In the listing below, locate the lines that hold "COIL" and copy them.

**MATERIAL SHOWN:**
━━━━━━━━━━━━━━━━

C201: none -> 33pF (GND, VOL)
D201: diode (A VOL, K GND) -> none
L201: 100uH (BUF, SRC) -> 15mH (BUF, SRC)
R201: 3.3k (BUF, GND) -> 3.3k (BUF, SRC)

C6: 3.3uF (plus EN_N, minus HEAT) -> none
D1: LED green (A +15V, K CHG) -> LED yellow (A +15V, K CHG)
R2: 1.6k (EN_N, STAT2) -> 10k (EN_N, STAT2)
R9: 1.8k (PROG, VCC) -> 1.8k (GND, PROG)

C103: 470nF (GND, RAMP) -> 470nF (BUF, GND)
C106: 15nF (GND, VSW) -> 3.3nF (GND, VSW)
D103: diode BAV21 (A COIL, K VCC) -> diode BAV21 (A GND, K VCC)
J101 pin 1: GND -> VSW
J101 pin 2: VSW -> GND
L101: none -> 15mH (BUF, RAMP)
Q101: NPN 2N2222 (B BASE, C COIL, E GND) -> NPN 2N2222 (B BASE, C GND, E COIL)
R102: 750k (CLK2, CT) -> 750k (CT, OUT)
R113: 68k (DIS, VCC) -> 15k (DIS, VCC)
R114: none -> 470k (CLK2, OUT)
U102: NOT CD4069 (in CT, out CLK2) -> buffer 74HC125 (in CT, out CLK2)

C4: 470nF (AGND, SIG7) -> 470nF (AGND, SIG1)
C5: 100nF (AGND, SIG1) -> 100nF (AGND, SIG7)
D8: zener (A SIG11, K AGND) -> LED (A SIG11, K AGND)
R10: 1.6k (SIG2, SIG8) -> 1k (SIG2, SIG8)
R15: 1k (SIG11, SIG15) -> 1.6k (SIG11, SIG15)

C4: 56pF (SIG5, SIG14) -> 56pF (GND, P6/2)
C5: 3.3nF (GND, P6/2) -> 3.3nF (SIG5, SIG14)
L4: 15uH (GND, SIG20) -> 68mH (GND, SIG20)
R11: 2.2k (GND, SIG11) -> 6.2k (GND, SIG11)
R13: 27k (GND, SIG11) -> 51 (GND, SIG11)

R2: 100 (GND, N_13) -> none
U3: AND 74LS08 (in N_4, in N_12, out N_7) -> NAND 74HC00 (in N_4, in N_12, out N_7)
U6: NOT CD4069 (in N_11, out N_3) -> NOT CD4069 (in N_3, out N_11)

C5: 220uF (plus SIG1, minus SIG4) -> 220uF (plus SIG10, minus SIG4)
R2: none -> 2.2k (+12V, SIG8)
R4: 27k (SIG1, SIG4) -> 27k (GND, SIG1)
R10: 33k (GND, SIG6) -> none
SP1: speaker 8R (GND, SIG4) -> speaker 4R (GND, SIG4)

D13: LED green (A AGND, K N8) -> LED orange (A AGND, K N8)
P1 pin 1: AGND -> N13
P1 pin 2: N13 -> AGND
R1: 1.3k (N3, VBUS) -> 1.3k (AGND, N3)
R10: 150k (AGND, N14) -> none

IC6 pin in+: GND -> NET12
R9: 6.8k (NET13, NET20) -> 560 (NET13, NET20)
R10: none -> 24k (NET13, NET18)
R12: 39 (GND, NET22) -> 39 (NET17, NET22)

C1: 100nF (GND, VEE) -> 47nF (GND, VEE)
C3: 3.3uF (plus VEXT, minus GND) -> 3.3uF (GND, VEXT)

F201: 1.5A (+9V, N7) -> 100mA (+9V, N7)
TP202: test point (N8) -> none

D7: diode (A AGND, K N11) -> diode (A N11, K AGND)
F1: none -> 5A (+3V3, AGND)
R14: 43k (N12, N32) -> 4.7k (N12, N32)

━━━━━━━━━━━━━━━━

**FINISHED TASK:**
D103: diode BAV21 (A COIL, K VCC) -> diode BAV21 (A GND, K VCC)
Q101: NPN 2N2222 (B BASE, C COIL, E GND) -> NPN 2N2222 (B BASE, C GND, E COIL)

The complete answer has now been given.